[Problem requirements]: Revise the listing below so that every instance of "blue rectangle" reads "blue square", leaving all other text unchanged. Omit the picture lines from your answer.

◆ ◆ ◆

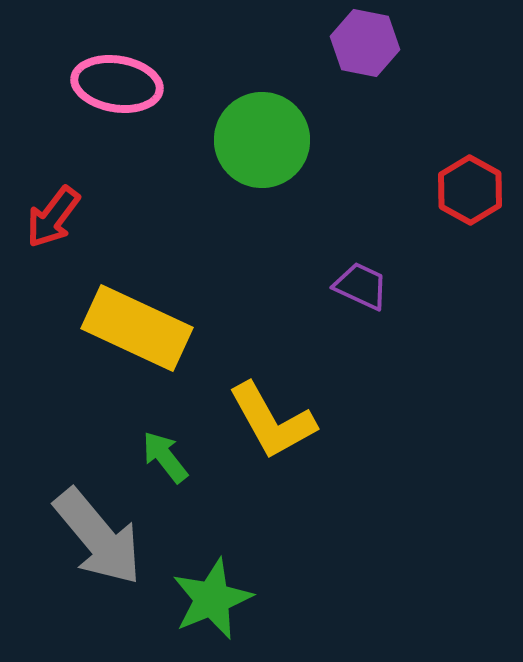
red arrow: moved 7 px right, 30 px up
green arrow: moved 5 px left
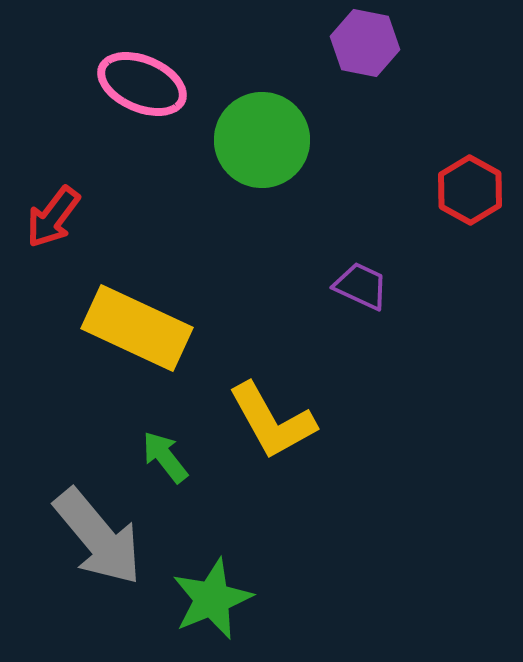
pink ellipse: moved 25 px right; rotated 14 degrees clockwise
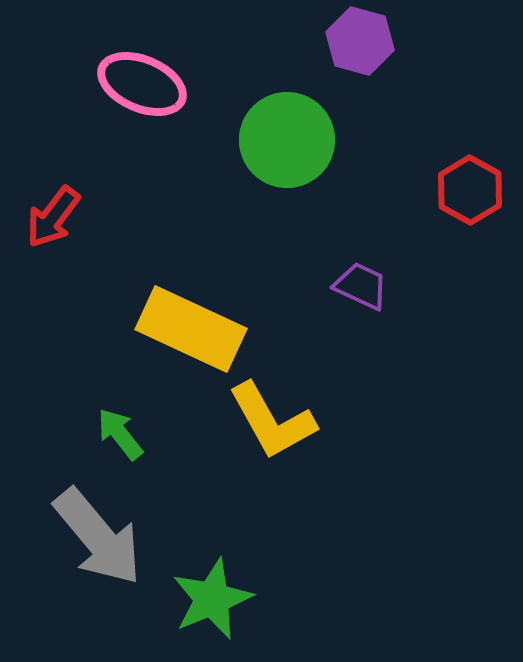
purple hexagon: moved 5 px left, 2 px up; rotated 4 degrees clockwise
green circle: moved 25 px right
yellow rectangle: moved 54 px right, 1 px down
green arrow: moved 45 px left, 23 px up
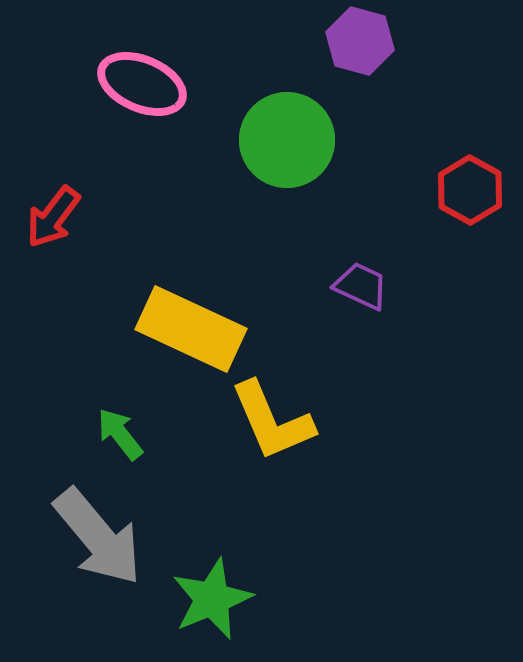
yellow L-shape: rotated 6 degrees clockwise
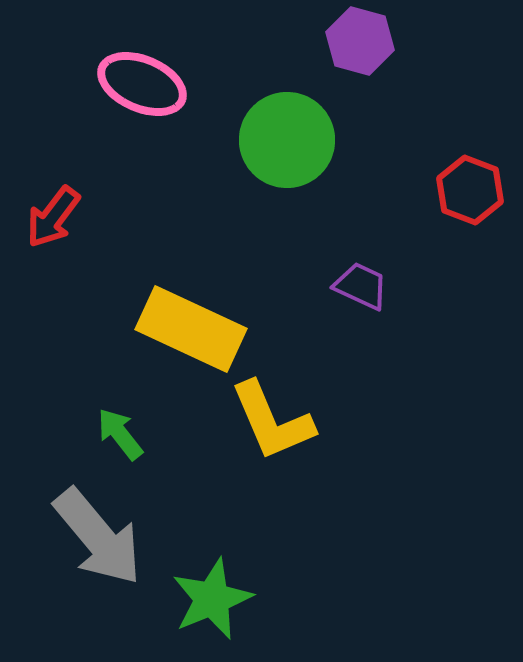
red hexagon: rotated 8 degrees counterclockwise
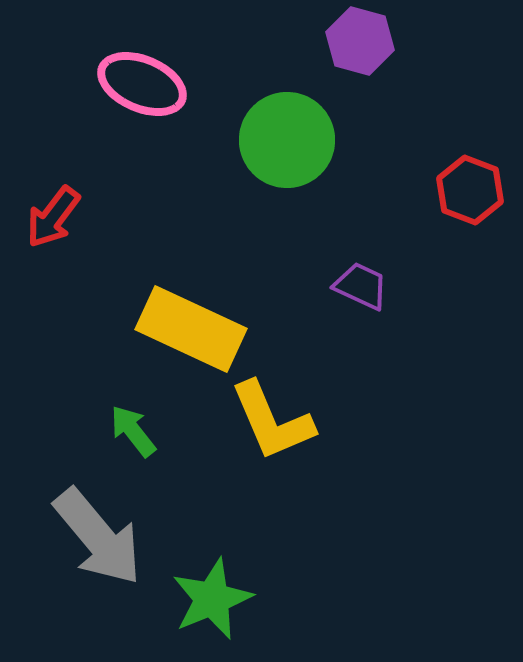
green arrow: moved 13 px right, 3 px up
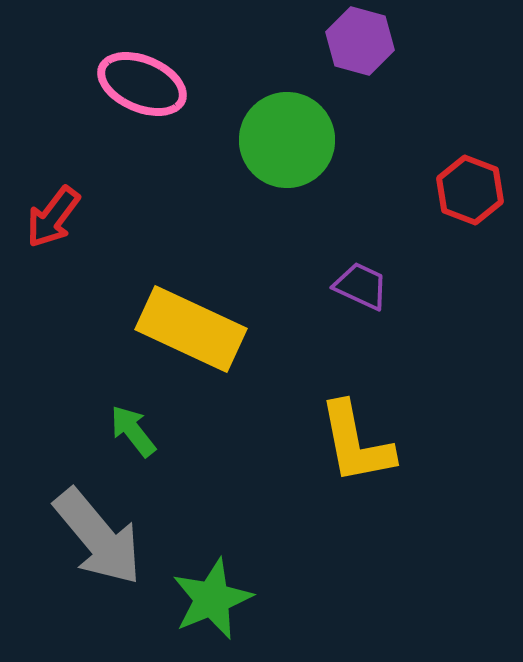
yellow L-shape: moved 84 px right, 22 px down; rotated 12 degrees clockwise
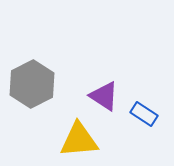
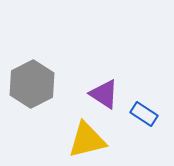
purple triangle: moved 2 px up
yellow triangle: moved 8 px right; rotated 9 degrees counterclockwise
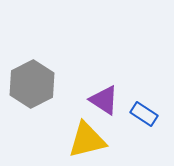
purple triangle: moved 6 px down
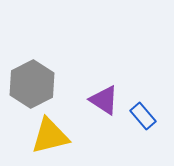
blue rectangle: moved 1 px left, 2 px down; rotated 16 degrees clockwise
yellow triangle: moved 37 px left, 4 px up
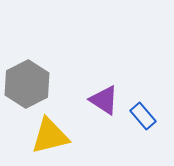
gray hexagon: moved 5 px left
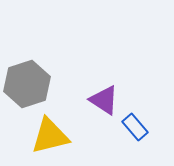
gray hexagon: rotated 9 degrees clockwise
blue rectangle: moved 8 px left, 11 px down
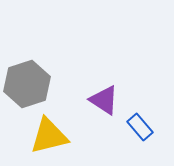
blue rectangle: moved 5 px right
yellow triangle: moved 1 px left
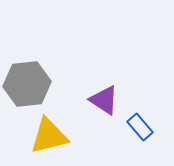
gray hexagon: rotated 12 degrees clockwise
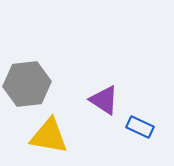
blue rectangle: rotated 24 degrees counterclockwise
yellow triangle: rotated 24 degrees clockwise
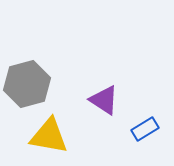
gray hexagon: rotated 9 degrees counterclockwise
blue rectangle: moved 5 px right, 2 px down; rotated 56 degrees counterclockwise
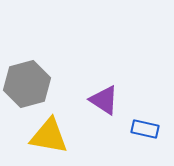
blue rectangle: rotated 44 degrees clockwise
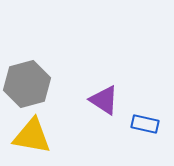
blue rectangle: moved 5 px up
yellow triangle: moved 17 px left
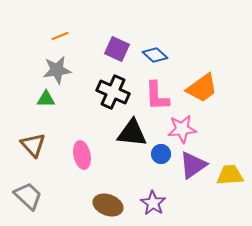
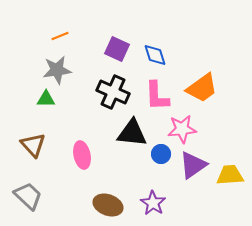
blue diamond: rotated 30 degrees clockwise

◆ ◆ ◆

[Finished answer]:
red arrow: moved 7 px right, 30 px up
green arrow: moved 5 px left
pink ellipse: moved 25 px right; rotated 14 degrees clockwise
purple hexagon: moved 5 px left, 2 px up; rotated 4 degrees clockwise
green circle: moved 25 px right
yellow rectangle: moved 54 px right, 1 px down
green arrow: moved 45 px left, 23 px up
yellow L-shape: rotated 6 degrees clockwise
red hexagon: rotated 8 degrees counterclockwise
green arrow: moved 13 px right, 3 px up
yellow L-shape: moved 84 px right, 22 px down; rotated 12 degrees clockwise
purple triangle: moved 2 px up
yellow triangle: moved 8 px right; rotated 9 degrees counterclockwise
purple triangle: moved 6 px down
blue square: moved 1 px left, 2 px down; rotated 16 degrees clockwise
yellow triangle: moved 37 px left, 4 px up
gray hexagon: moved 5 px left
gray hexagon: rotated 9 degrees clockwise
blue square: moved 8 px left, 11 px down
blue square: moved 5 px right
yellow triangle: moved 1 px left
gray hexagon: rotated 12 degrees clockwise
blue square: rotated 24 degrees counterclockwise
yellow triangle: rotated 24 degrees clockwise
gray hexagon: rotated 9 degrees counterclockwise
blue square: moved 5 px right, 2 px down; rotated 56 degrees counterclockwise
blue square: rotated 44 degrees clockwise
blue square: moved 5 px up
yellow triangle: moved 17 px left
blue diamond: rotated 30 degrees clockwise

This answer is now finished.